## Your instructions:
Leaving all pictures aside, write out the records below precisely as given.

## The input:
────

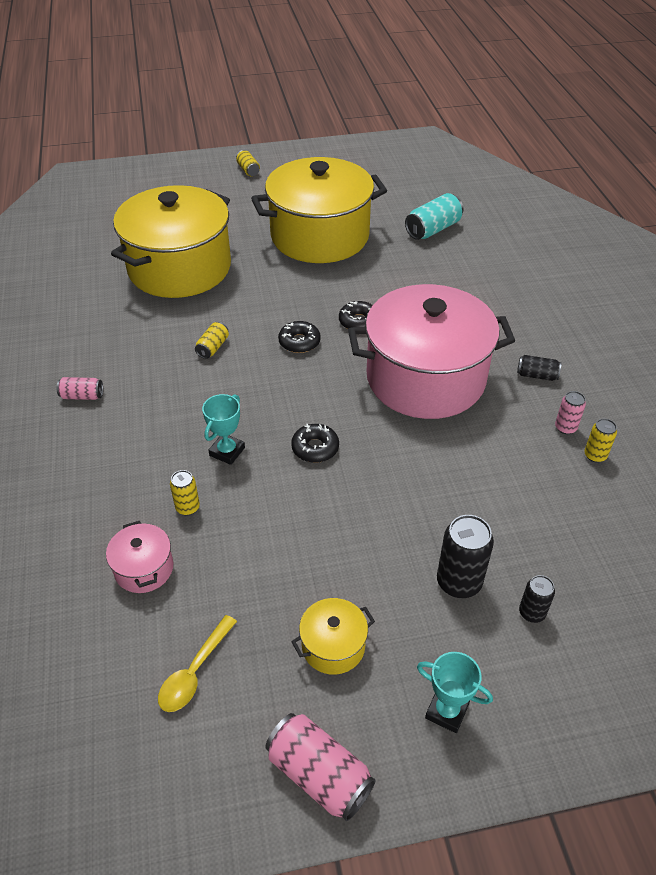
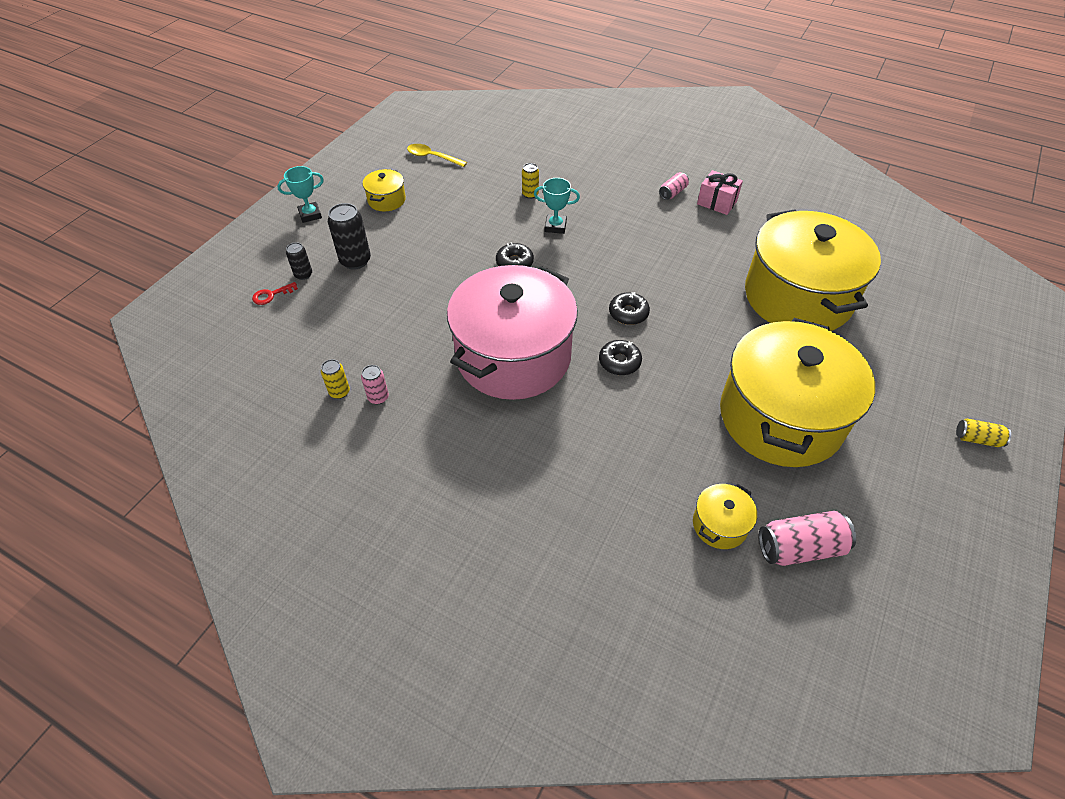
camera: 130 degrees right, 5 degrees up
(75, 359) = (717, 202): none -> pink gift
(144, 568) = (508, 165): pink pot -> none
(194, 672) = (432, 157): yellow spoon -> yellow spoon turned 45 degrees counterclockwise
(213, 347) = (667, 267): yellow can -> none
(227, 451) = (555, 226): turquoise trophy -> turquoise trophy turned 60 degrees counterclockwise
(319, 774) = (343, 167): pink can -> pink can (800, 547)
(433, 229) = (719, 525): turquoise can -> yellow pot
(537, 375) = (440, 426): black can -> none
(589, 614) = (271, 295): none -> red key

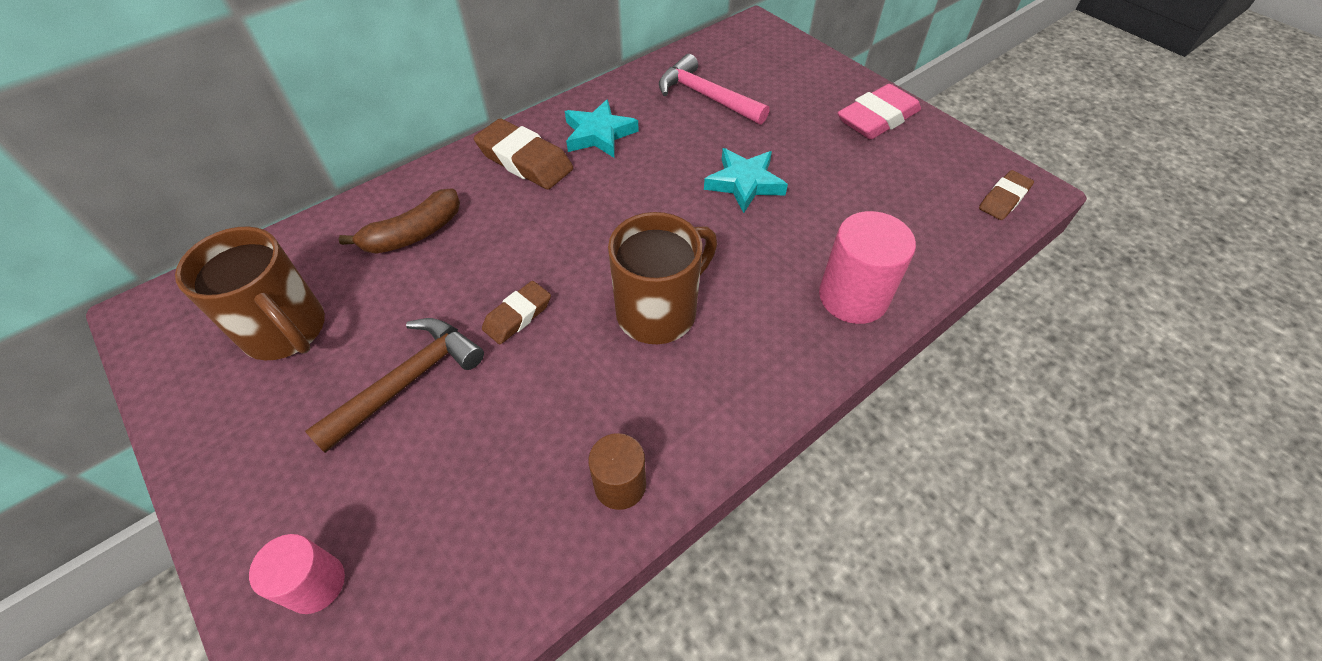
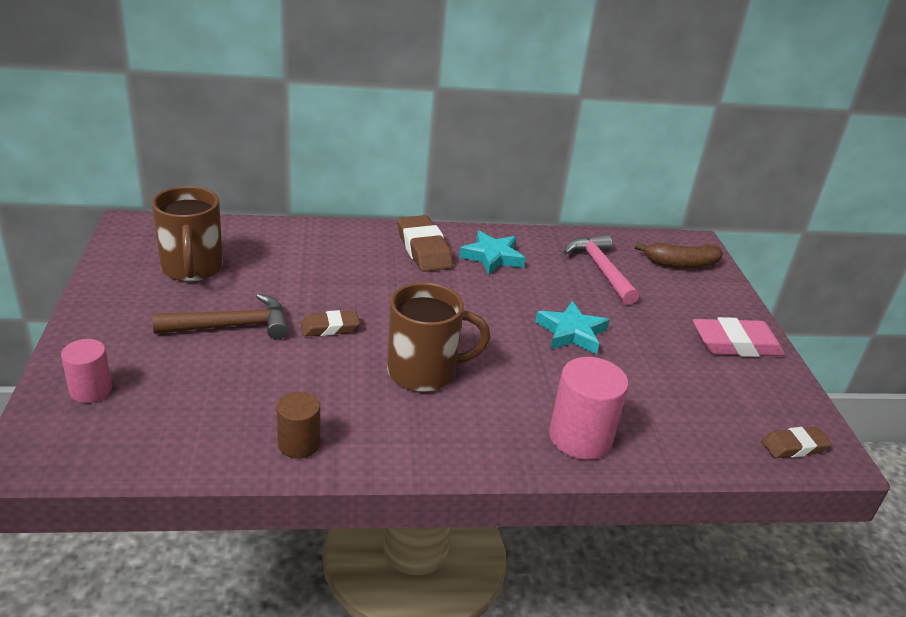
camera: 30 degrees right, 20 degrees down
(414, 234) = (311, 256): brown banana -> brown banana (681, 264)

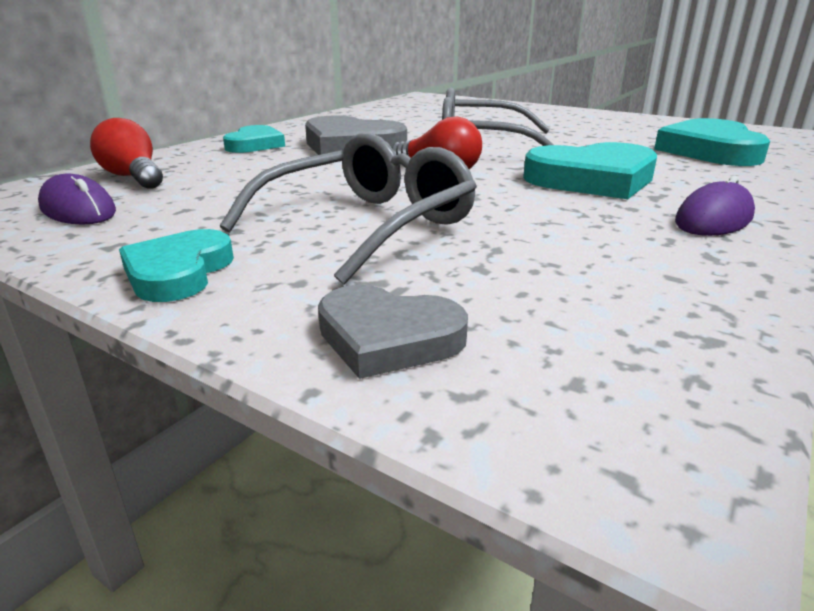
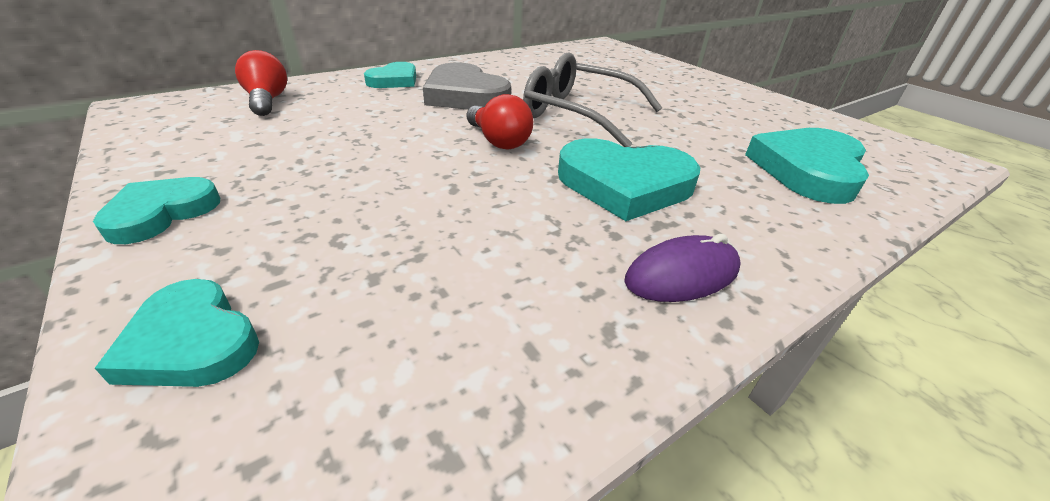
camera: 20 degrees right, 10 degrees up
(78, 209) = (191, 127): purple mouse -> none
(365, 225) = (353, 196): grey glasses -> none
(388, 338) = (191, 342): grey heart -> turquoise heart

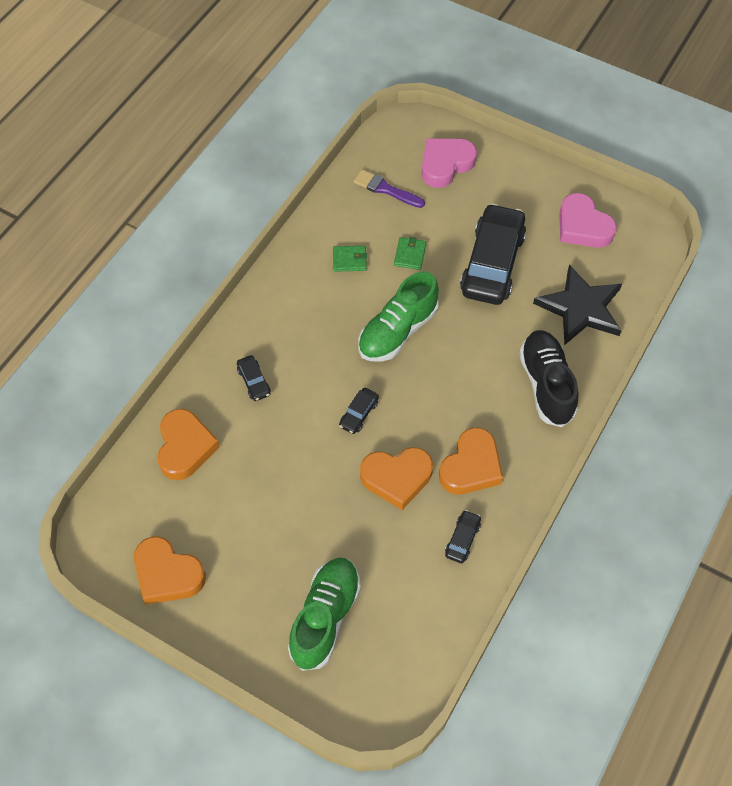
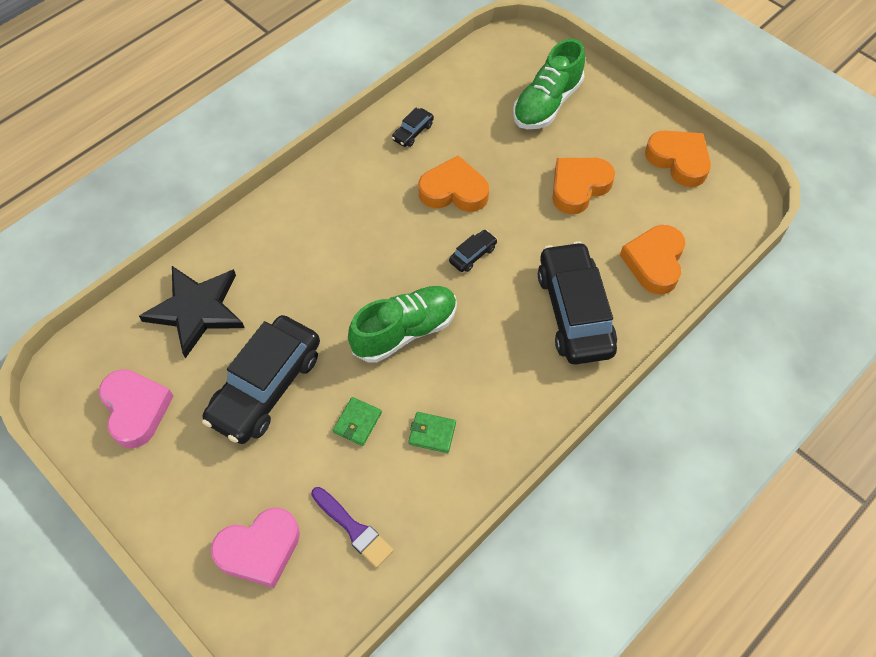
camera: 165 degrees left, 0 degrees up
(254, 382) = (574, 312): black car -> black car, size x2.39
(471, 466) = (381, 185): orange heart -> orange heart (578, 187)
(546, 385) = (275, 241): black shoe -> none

────

## Completed exercise:
camera: 130 degrees right, 5 degrees up
(75, 359) = (717, 202): none -> pink gift
(144, 568) = (508, 165): pink pot -> none
(194, 672) = (432, 157): yellow spoon -> yellow spoon turned 45 degrees counterclockwise
(213, 347) = (667, 267): yellow can -> none
(227, 451) = (555, 226): turquoise trophy -> turquoise trophy turned 60 degrees counterclockwise
(319, 774) = (343, 167): pink can -> pink can (800, 547)
(433, 229) = (719, 525): turquoise can -> yellow pot
(537, 375) = (440, 426): black can -> none
(589, 614) = (271, 295): none -> red key

camera: 30 degrees right, 20 degrees down
(414, 234) = (311, 256): brown banana -> brown banana (681, 264)

camera: 20 degrees right, 10 degrees up
(78, 209) = (191, 127): purple mouse -> none
(365, 225) = (353, 196): grey glasses -> none
(388, 338) = (191, 342): grey heart -> turquoise heart

camera: 165 degrees left, 0 degrees up
(254, 382) = (574, 312): black car -> black car, size x2.39
(471, 466) = (381, 185): orange heart -> orange heart (578, 187)
(546, 385) = (275, 241): black shoe -> none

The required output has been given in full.